PROVIDED DATA -

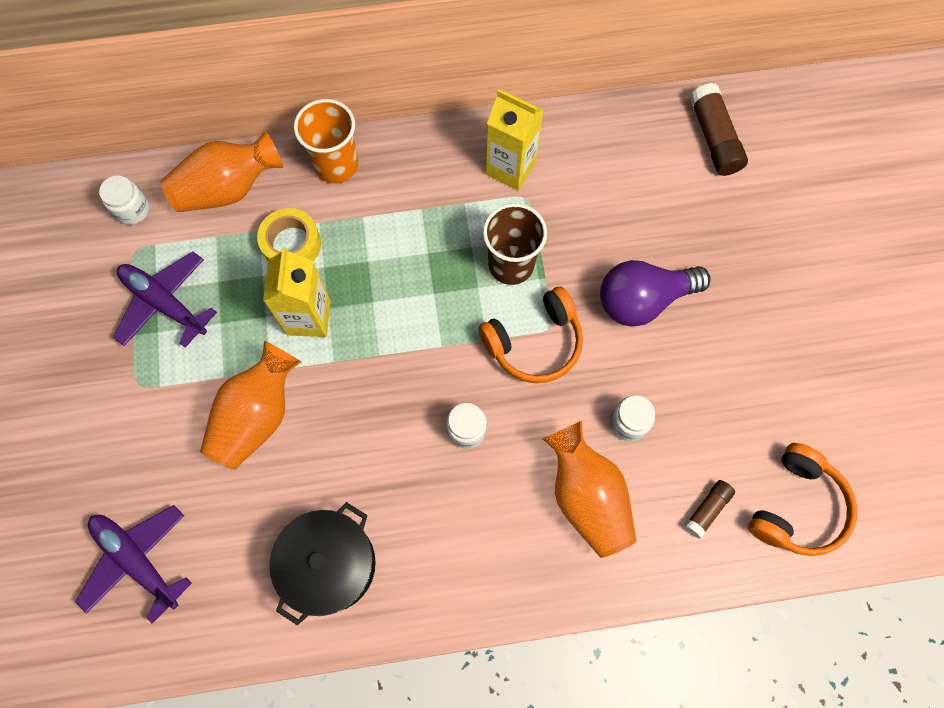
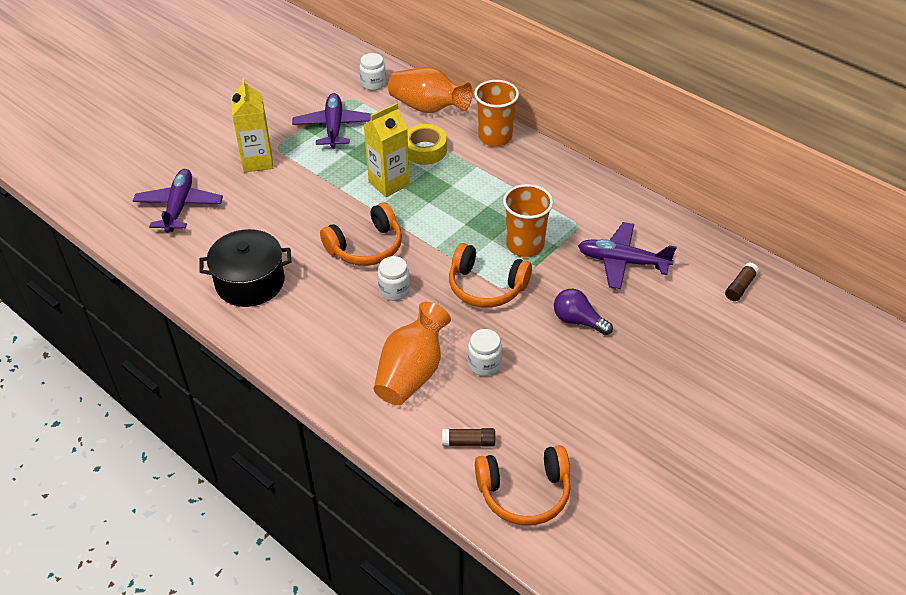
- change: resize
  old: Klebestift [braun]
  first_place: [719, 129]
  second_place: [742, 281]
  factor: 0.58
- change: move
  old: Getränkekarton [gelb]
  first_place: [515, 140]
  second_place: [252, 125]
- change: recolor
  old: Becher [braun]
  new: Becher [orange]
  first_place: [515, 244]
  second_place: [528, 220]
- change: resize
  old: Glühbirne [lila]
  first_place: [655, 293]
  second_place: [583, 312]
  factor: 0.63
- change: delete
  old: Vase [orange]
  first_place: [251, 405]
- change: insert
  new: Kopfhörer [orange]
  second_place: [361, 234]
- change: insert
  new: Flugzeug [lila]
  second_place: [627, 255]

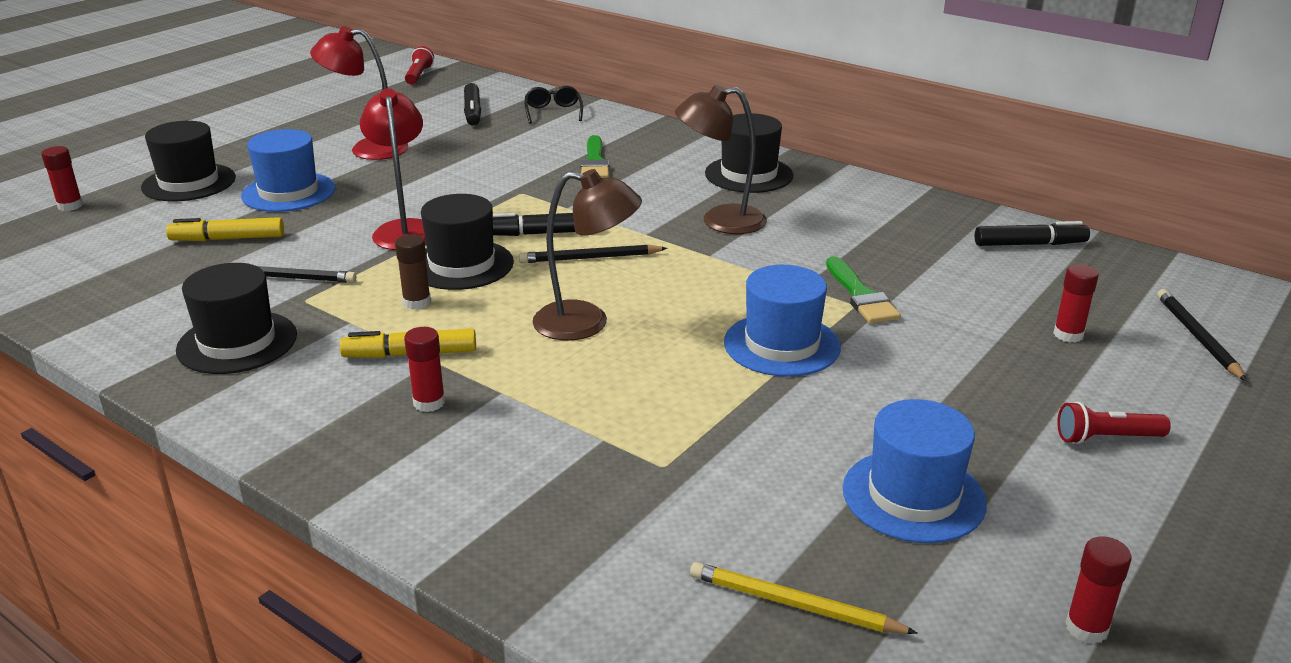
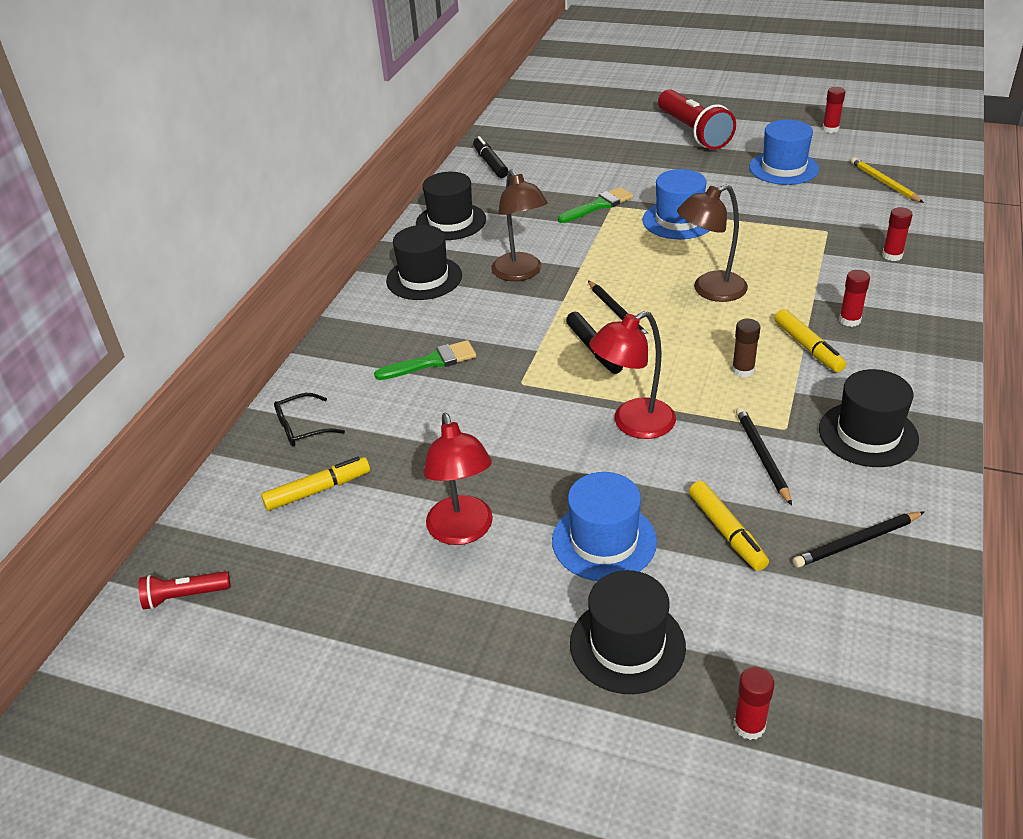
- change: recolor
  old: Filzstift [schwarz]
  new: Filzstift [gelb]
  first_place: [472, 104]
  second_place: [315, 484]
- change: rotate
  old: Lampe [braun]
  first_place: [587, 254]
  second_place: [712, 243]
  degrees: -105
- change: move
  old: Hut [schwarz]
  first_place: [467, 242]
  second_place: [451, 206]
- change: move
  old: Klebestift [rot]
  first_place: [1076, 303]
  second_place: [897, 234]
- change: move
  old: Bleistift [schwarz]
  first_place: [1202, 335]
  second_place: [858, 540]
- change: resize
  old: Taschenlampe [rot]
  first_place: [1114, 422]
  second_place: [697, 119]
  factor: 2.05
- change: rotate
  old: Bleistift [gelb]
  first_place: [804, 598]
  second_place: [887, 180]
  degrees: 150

GOAL OF THE EXERCISE - Please transcribe all of the entries exactly and omit any picture they hold.

SOLVED PROBLEM -
- change: resize
  old: Klebestift [braun]
  first_place: [719, 129]
  second_place: [742, 281]
  factor: 0.58
- change: move
  old: Getränkekarton [gelb]
  first_place: [515, 140]
  second_place: [252, 125]
- change: recolor
  old: Becher [braun]
  new: Becher [orange]
  first_place: [515, 244]
  second_place: [528, 220]
- change: resize
  old: Glühbirne [lila]
  first_place: [655, 293]
  second_place: [583, 312]
  factor: 0.63
- change: delete
  old: Vase [orange]
  first_place: [251, 405]
- change: insert
  new: Kopfhörer [orange]
  second_place: [361, 234]
- change: insert
  new: Flugzeug [lila]
  second_place: [627, 255]

- change: recolor
  old: Filzstift [schwarz]
  new: Filzstift [gelb]
  first_place: [472, 104]
  second_place: [315, 484]
- change: rotate
  old: Lampe [braun]
  first_place: [587, 254]
  second_place: [712, 243]
  degrees: -105
- change: move
  old: Hut [schwarz]
  first_place: [467, 242]
  second_place: [451, 206]
- change: move
  old: Klebestift [rot]
  first_place: [1076, 303]
  second_place: [897, 234]
- change: move
  old: Bleistift [schwarz]
  first_place: [1202, 335]
  second_place: [858, 540]
- change: resize
  old: Taschenlampe [rot]
  first_place: [1114, 422]
  second_place: [697, 119]
  factor: 2.05
- change: rotate
  old: Bleistift [gelb]
  first_place: [804, 598]
  second_place: [887, 180]
  degrees: 150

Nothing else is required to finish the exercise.